* [Work instructions]: Please give back, exactly as written, the lines from the line with "IMU: MPU6050 -> MPU9250" to the line with "PIXELS1 pin DIN: D25 -> D26" in the listing below, leaving out all pictures.

....

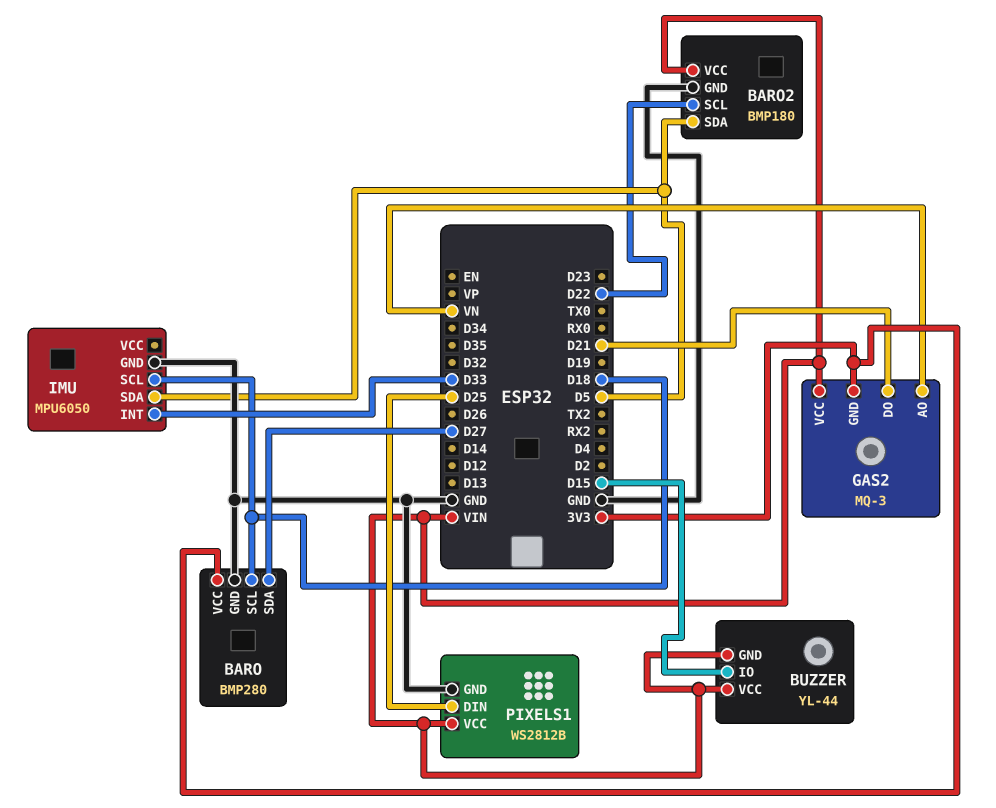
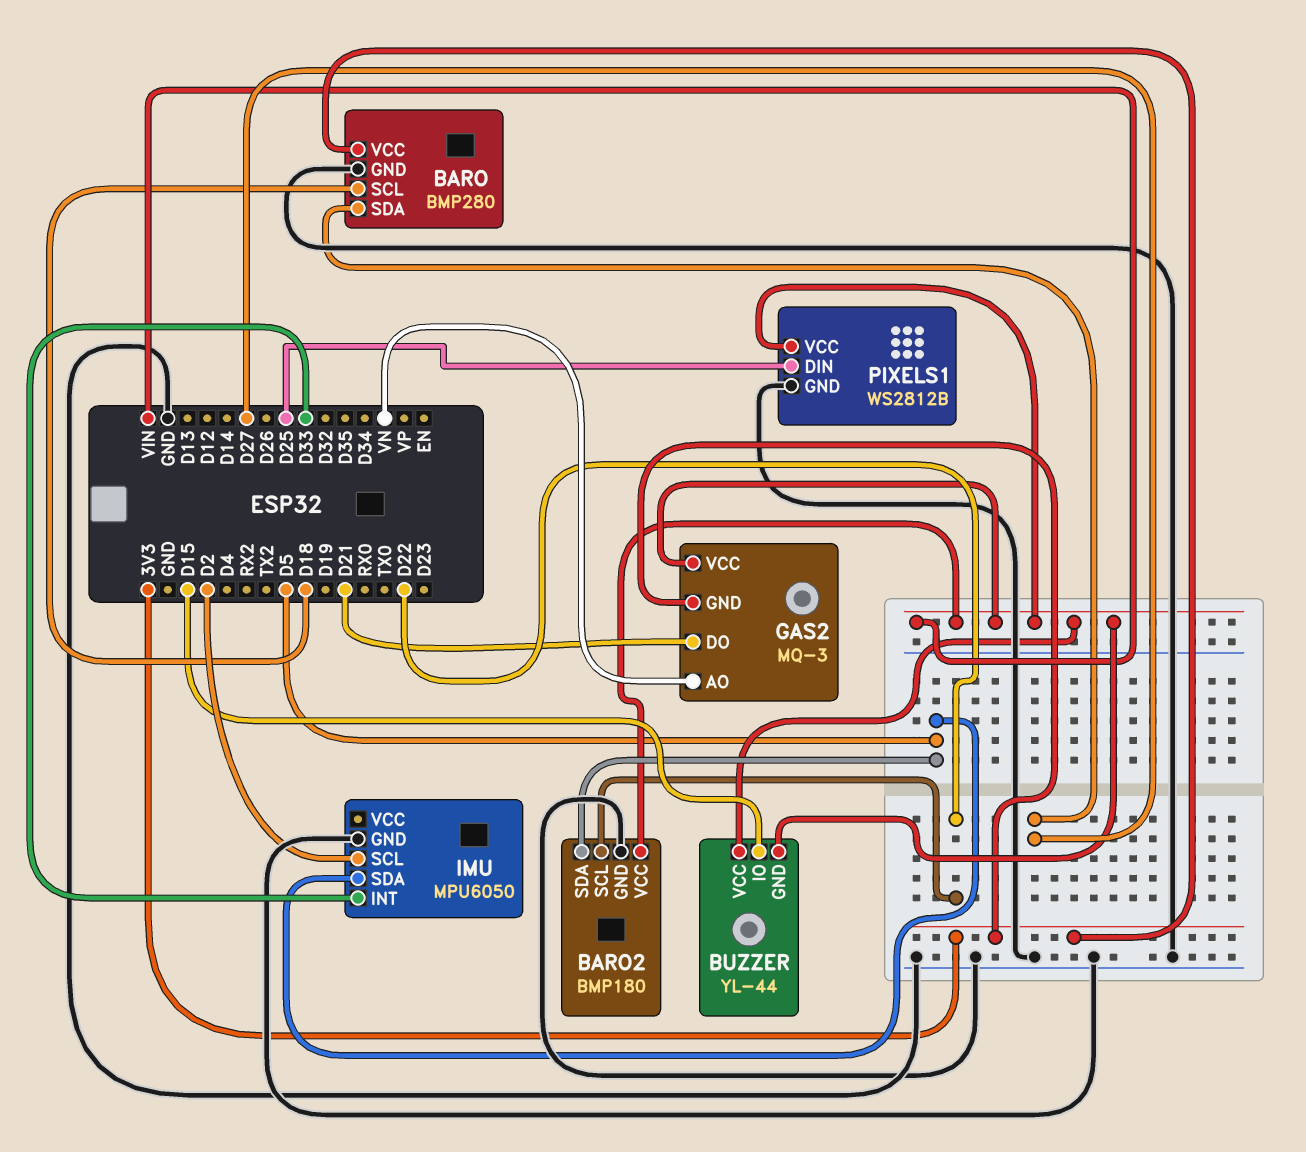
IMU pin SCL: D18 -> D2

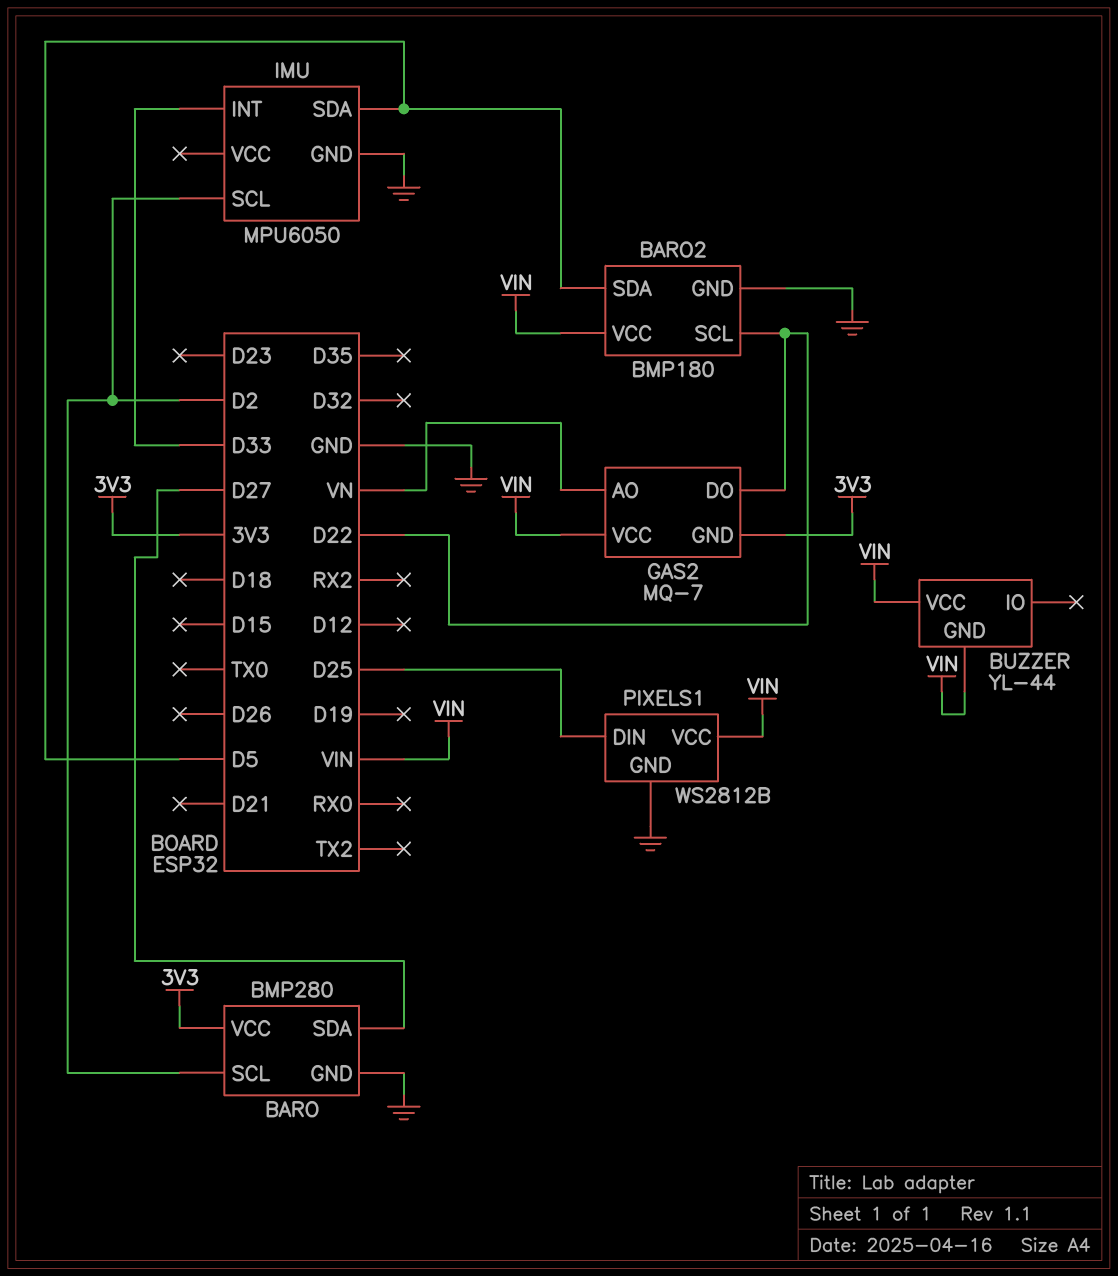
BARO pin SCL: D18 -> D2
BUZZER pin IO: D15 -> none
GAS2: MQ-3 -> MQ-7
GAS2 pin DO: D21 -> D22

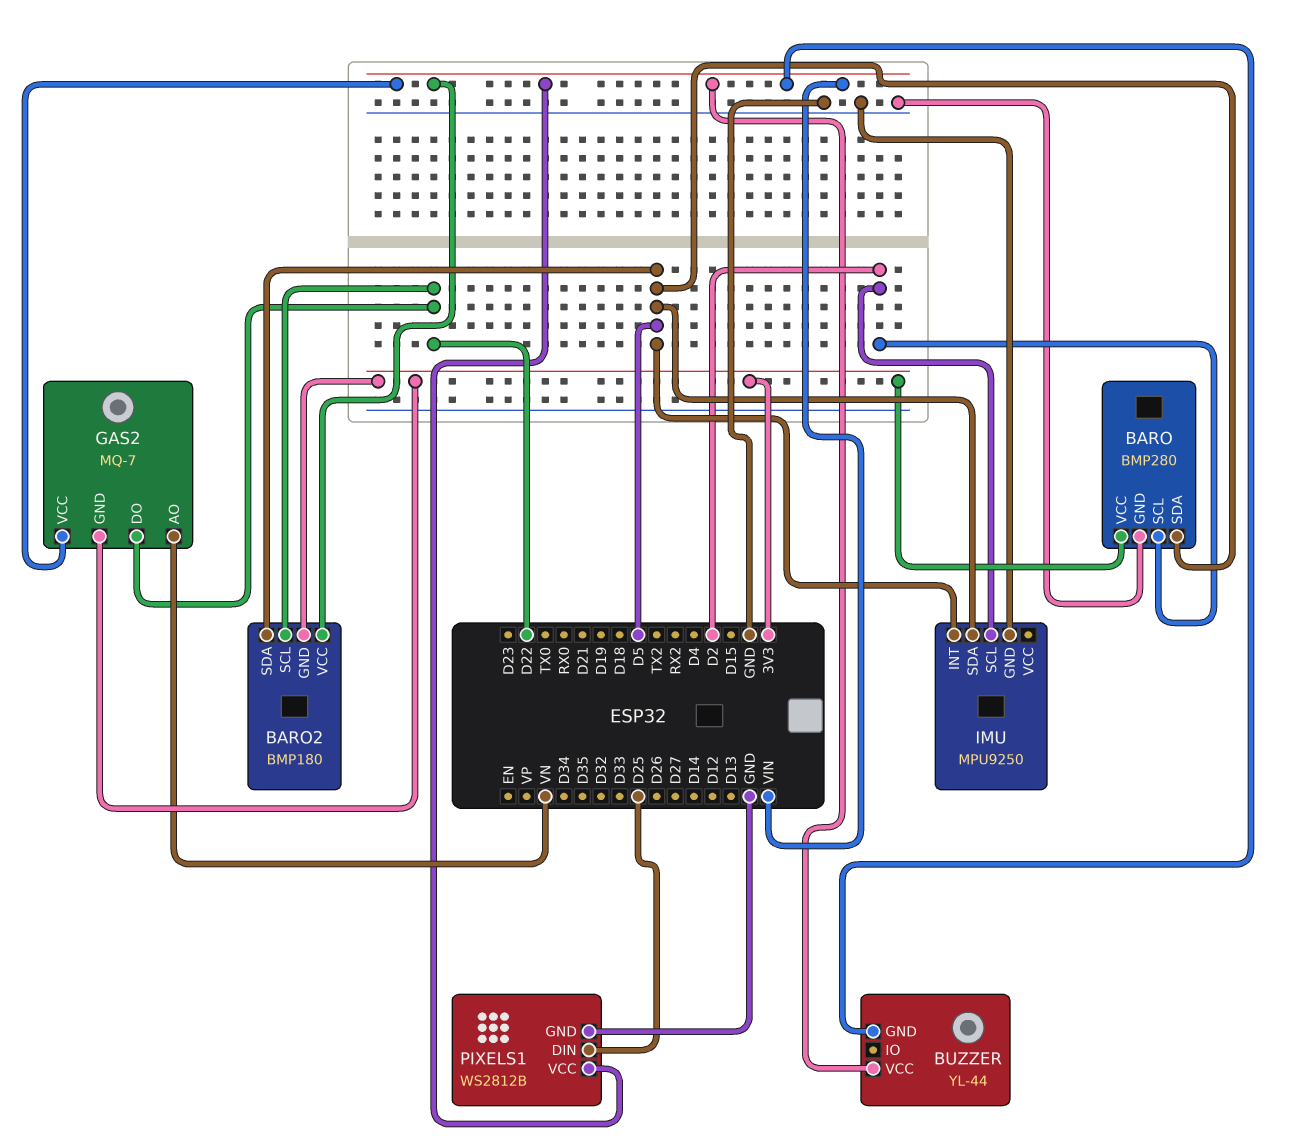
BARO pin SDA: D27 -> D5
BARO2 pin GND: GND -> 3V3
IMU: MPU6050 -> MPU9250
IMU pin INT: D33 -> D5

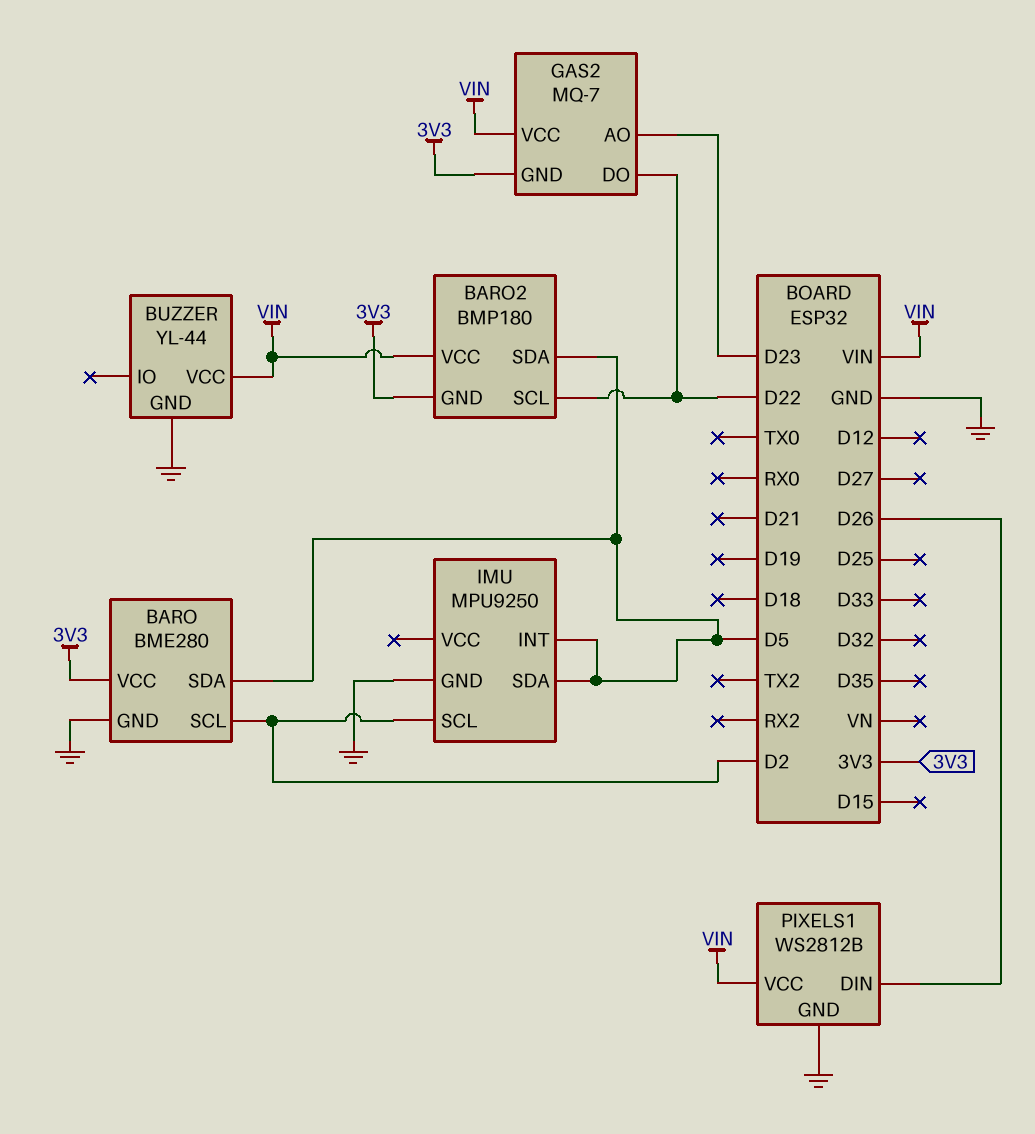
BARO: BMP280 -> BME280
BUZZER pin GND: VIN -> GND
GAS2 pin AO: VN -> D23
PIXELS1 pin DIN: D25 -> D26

....

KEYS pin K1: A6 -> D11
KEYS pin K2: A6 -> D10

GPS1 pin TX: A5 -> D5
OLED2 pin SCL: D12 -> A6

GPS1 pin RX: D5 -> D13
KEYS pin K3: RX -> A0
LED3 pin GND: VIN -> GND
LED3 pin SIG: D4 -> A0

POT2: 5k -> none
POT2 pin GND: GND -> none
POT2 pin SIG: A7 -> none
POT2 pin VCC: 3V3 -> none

....

* [Final answer]:
IMU: MPU6050 -> MPU9250
IMU pin INT: D33 -> D5

BARO: BMP280 -> BME280
BUZZER pin GND: VIN -> GND
GAS2 pin AO: VN -> D23
PIXELS1 pin DIN: D25 -> D26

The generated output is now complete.